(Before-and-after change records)

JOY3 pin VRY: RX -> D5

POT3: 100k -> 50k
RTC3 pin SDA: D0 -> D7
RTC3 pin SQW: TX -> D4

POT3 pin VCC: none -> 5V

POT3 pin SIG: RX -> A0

==

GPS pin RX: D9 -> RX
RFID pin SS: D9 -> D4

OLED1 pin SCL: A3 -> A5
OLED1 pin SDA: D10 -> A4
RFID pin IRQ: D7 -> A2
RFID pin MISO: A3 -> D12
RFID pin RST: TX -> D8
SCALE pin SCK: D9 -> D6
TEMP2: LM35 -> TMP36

§ What you will do
Search the entries for the string "RFID" and collect each line that has it.

§ Written reply
RFID pin SS: D9 -> D4
RFID pin IRQ: D7 -> A2
RFID pin MISO: A3 -> D12
RFID pin RST: TX -> D8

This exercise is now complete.